> Stored entries:
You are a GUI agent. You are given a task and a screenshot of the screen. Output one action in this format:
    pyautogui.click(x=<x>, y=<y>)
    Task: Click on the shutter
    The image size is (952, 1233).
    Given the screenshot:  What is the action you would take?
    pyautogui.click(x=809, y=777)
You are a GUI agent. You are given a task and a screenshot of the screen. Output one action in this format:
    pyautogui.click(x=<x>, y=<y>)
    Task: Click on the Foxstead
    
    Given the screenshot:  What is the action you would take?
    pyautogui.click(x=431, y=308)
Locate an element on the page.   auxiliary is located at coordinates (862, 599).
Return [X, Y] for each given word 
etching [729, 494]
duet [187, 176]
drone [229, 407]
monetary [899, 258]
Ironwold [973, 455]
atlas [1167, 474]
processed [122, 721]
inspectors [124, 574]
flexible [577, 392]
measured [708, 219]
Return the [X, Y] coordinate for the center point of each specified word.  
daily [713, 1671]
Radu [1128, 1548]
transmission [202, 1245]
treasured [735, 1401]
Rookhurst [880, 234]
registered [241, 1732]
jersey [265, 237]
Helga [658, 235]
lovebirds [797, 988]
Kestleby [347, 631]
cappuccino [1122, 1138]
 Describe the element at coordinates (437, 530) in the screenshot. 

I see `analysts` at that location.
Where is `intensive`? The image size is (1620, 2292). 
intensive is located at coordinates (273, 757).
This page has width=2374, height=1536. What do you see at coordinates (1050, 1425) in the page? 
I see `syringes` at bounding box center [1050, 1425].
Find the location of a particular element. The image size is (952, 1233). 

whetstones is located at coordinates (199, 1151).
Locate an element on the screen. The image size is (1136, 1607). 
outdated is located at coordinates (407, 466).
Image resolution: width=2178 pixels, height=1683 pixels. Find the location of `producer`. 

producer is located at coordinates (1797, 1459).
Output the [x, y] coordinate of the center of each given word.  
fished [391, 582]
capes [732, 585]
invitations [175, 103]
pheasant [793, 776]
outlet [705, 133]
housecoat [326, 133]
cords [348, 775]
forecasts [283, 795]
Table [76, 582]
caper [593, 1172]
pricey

> AIM OF THE TASK:
Give every line of the data above as a Markdown table with the columns Row and Line, numbering each row and leaving out blank lines.

> EXERCISE RESPONSE:
| Row | Line |
|---|---|
| 1 | You are a GUI agent. You are given a task and a screenshot of the screen. Output one action in this format: |
| 2 |     pyautogui.click(x=<x>, y=<y>) |
| 3 |     Task: Click on the shutter |
| 4 |     The image size is (952, 1233). |
| 5 |     Given the screenshot:  What is the action you would take? |
| 6 |     pyautogui.click(x=809, y=777) |
| 7 | You are a GUI agent. You are given a task and a screenshot of the screen. Output one action in this format: |
| 8 |     pyautogui.click(x=<x>, y=<y>) |
| 9 |     Task: Click on the Foxstead |
| 10 |     Given the screenshot:  What is the action you would take? |
| 11 |     pyautogui.click(x=431, y=308) |
| 12 | Locate an element on the page.   auxiliary is located at coordinates (862, 599). |
| 13 | Return [X, Y] for each given word  |
| 14 | etching [729, 494] |
| 15 | duet [187, 176] |
| 16 | drone [229, 407] |
| 17 | monetary [899, 258] |
| 18 | Ironwold [973, 455] |
| 19 | atlas [1167, 474] |
| 20 | processed [122, 721] |
| 21 | inspectors [124, 574] |
| 22 | flexible [577, 392] |
| 23 | measured [708, 219] |
| 24 | Return the [X, Y] coordinate for the center point of each specified word.   |
| 25 | daily [713, 1671] |
| 26 | Radu [1128, 1548] |
| 27 | transmission [202, 1245] |
| 28 | treasured [735, 1401] |
| 29 | Rookhurst [880, 234] |
| 30 | registered [241, 1732] |
| 31 | jersey [265, 237] |
| 32 | Helga [658, 235] |
| 33 | lovebirds [797, 988] |
| 34 | Kestleby [347, 631] |
| 35 | cappuccino [1122, 1138] |
| 36 |  Describe the element at coordinates (437, 530) in the screenshot.  |
| 37 | I see `analysts` at that location. |
| 38 | Where is `intensive`? The image size is (1620, 2292).  |
| 39 | intensive is located at coordinates (273, 757). |
| 40 | This page has width=2374, height=1536. What do you see at coordinates (1050, 1425) in the page?  |
| 41 | I see `syringes` at bounding box center [1050, 1425]. |
| 42 | Find the location of a particular element. The image size is (952, 1233).  |
| 43 | whetstones is located at coordinates (199, 1151). |
| 44 | Locate an element on the screen. The image size is (1136, 1607).  |
| 45 | outdated is located at coordinates (407, 466). |
| 46 | Image resolution: width=2178 pixels, height=1683 pixels. Find the location of `producer`.  |
| 47 | producer is located at coordinates (1797, 1459). |
| 48 | Output the [x, y] coordinate of the center of each given word.   |
| 49 | fished [391, 582] |
| 50 | capes [732, 585] |
| 51 | invitations [175, 103] |
| 52 | pheasant [793, 776] |
| 53 | outlet [705, 133] |
| 54 | housecoat [326, 133] |
| 55 | cords [348, 775] |
| 56 | forecasts [283, 795] |
| 57 | Table [76, 582] |
| 58 | caper [593, 1172] |
| 59 | pricey |